> _Assignment_
Locate the line that contains "blue line: (210, 351) -> (97, 162), turned 32" in the entries below, then repeat it and every following line through the line that contains "black L-shape: (361, 63) -> (510, 79), moved", exactly, and no others.

Segment Start: Material supplied

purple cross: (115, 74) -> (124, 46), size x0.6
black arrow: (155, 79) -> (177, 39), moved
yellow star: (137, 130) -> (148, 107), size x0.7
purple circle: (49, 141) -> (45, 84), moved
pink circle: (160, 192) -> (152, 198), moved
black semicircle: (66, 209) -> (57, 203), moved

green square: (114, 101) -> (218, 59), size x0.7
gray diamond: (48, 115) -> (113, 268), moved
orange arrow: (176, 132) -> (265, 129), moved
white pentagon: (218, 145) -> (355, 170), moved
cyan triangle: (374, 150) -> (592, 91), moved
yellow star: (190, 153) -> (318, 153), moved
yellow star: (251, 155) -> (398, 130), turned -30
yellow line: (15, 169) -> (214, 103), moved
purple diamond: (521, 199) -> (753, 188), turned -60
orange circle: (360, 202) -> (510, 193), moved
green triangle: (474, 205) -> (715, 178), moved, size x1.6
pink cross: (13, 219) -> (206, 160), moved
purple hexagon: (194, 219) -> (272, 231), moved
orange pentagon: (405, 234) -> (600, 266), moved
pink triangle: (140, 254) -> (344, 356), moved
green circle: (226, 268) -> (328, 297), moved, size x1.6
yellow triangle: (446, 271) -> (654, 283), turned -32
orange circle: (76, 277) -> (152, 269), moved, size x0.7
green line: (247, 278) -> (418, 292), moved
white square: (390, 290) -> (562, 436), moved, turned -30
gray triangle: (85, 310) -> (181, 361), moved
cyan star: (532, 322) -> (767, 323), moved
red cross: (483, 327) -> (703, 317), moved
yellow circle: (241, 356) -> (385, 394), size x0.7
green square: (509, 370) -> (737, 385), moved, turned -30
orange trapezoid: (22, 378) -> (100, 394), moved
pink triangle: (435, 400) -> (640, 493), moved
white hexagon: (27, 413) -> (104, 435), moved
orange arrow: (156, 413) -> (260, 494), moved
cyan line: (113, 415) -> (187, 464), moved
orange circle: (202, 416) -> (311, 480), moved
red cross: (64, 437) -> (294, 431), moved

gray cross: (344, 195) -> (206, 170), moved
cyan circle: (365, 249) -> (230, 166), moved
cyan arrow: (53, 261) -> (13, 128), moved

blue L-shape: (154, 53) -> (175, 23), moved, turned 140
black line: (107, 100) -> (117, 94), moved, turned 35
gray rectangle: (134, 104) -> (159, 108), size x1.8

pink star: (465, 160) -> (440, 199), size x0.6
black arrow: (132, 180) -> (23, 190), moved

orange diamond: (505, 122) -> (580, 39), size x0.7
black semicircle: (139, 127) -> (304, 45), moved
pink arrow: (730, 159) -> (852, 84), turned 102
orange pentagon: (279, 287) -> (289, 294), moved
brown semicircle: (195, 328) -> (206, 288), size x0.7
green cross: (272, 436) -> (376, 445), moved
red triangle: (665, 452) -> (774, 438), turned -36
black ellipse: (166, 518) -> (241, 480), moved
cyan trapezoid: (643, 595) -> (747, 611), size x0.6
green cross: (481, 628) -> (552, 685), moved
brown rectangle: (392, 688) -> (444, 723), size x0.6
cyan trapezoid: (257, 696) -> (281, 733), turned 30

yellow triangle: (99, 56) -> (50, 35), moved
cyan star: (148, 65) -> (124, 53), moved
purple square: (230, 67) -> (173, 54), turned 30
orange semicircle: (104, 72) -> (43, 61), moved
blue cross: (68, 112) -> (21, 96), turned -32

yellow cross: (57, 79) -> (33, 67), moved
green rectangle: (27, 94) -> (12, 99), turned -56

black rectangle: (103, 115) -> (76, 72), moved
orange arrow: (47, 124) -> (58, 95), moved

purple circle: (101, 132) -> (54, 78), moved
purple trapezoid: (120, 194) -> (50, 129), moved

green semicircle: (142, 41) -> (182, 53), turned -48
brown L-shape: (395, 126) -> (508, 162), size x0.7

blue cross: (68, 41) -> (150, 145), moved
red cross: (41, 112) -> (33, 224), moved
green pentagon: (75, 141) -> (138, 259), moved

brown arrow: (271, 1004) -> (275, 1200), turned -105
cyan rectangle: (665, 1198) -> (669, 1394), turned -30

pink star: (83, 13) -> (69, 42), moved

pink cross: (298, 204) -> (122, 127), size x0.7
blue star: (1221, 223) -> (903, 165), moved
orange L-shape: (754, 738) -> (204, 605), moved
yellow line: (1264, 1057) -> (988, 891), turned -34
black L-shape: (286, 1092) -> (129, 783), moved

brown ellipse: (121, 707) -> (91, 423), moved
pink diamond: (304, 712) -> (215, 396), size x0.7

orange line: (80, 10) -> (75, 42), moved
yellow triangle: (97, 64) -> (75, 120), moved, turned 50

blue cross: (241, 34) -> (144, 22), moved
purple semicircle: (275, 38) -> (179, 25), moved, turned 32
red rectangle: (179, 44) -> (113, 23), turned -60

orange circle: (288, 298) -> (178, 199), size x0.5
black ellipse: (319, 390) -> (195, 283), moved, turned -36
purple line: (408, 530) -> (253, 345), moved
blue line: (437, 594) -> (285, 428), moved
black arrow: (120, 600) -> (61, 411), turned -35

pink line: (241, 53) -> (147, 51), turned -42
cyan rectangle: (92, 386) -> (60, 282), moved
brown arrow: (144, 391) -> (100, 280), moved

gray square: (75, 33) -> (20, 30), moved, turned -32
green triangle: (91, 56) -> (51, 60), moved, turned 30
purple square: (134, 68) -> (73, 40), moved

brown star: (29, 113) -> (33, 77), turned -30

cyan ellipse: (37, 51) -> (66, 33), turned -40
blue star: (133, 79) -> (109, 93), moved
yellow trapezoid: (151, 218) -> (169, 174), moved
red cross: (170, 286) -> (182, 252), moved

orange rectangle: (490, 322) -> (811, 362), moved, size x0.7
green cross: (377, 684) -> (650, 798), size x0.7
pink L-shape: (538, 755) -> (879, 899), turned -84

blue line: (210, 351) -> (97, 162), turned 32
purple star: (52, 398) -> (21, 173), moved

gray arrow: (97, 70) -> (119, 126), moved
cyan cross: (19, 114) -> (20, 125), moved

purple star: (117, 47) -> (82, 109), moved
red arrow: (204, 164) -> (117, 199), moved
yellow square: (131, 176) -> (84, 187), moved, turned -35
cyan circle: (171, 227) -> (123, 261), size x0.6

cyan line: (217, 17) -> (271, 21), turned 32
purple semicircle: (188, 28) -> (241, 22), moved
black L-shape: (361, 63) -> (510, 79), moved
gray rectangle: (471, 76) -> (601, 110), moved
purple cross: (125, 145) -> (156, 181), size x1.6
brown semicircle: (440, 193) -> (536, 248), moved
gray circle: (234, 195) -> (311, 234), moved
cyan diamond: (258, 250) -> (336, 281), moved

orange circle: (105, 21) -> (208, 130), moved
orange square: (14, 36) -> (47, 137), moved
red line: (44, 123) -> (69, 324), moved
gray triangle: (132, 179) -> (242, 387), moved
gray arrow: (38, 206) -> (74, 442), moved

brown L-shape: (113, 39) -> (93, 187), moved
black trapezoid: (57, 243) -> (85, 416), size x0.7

Segment End: Material supplied

> _Solution below_
blue line: (210, 351) -> (97, 162), turned 32
purple star: (52, 398) -> (21, 173), moved

gray arrow: (97, 70) -> (119, 126), moved
cyan cross: (19, 114) -> (20, 125), moved

purple star: (117, 47) -> (82, 109), moved
red arrow: (204, 164) -> (117, 199), moved
yellow square: (131, 176) -> (84, 187), moved, turned -35
cyan circle: (171, 227) -> (123, 261), size x0.6

cyan line: (217, 17) -> (271, 21), turned 32
purple semicircle: (188, 28) -> (241, 22), moved
black L-shape: (361, 63) -> (510, 79), moved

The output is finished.